** START OF Recorded data **

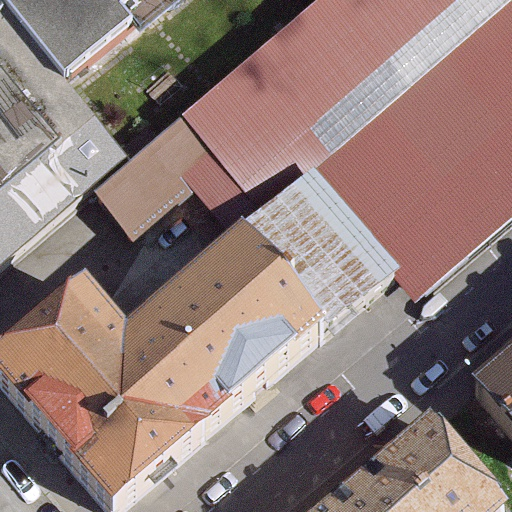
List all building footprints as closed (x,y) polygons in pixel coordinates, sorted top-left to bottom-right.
[(0,0),(0,13),(61,88),(131,32),(120,18),(142,0),(0,0)] [(511,0),(335,0),(312,20),(181,131),(265,229),(240,250),(325,348),(387,295),(407,319),(511,229),(511,0)] [(0,204),(94,128),(61,88),(0,13),(0,204)] [(0,204),(0,280),(90,207),(129,174),(94,128),(0,204)] [(129,174),(90,207),(135,258),(201,205),(240,250),(265,229),(181,131),(129,174)] [(240,250),(121,350),(78,299),(0,364),(0,398),(95,511),(128,511),(325,348),(240,250)] [(511,364),(469,402),(511,451),(511,364)] [(339,511),(497,511),(432,435),(339,511)]
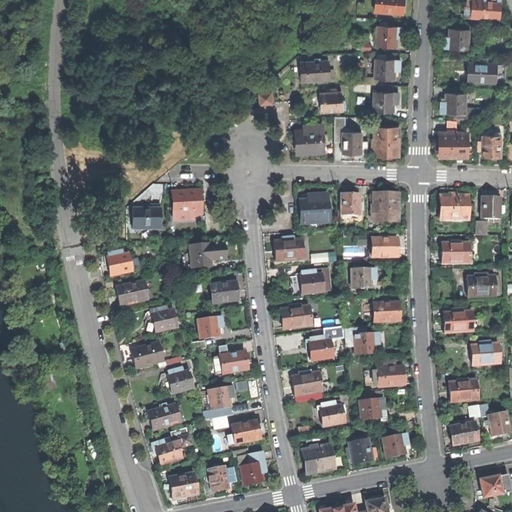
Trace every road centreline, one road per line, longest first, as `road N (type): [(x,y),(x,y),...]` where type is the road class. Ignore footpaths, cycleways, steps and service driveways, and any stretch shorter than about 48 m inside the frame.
road 1 (residential): [(147,511),(112,419),(69,240),(53,105),(60,0)]
road 2 (residential): [(249,171),(256,289),(294,494)]
road 3 (residential): [(420,173),(418,269),(436,465)]
road 4 (residential): [(426,0),(420,173)]
road 5 (residential): [(249,171),(420,173)]
road 6 (residential): [(294,494),(436,465)]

** END OF Recorded data **

- What you will do
Could you repeat every one of the records above word for word, leaving the pictures out?

- Reply to the exercise
List all building footprints as closed (x,y) polygons in pixel coordinates, sorted top-left to bottom-right.
[(0,0),(0,13),(61,88),(131,32),(120,18),(142,0),(0,0)] [(511,0),(335,0),(312,20),(181,131),(265,229),(240,250),(325,348),(387,295),(407,319),(511,229),(511,0)] [(0,204),(94,128),(61,88),(0,13),(0,204)] [(0,204),(0,280),(90,207),(129,174),(94,128),(0,204)] [(129,174),(90,207),(135,258),(201,205),(240,250),(265,229),(181,131),(129,174)] [(240,250),(121,350),(78,299),(0,364),(0,398),(95,511),(128,511),(325,348),(240,250)] [(511,364),(469,402),(511,451),(511,364)] [(339,511),(497,511),(432,435),(339,511)]
Trace every road centreline, one road per line, longest first, as `road N (type): [(x,y),(x,y),...]` where type is the road class. Ignore footpaths, cycleways, steps and service driveways, and any stretch shorter than about 48 m inside the frame.
road 1 (residential): [(147,511),(112,419),(69,240),(53,105),(60,0)]
road 2 (residential): [(249,171),(256,289),(294,494)]
road 3 (residential): [(420,173),(418,269),(436,465)]
road 4 (residential): [(426,0),(420,173)]
road 5 (residential): [(249,171),(420,173)]
road 6 (residential): [(294,494),(436,465)]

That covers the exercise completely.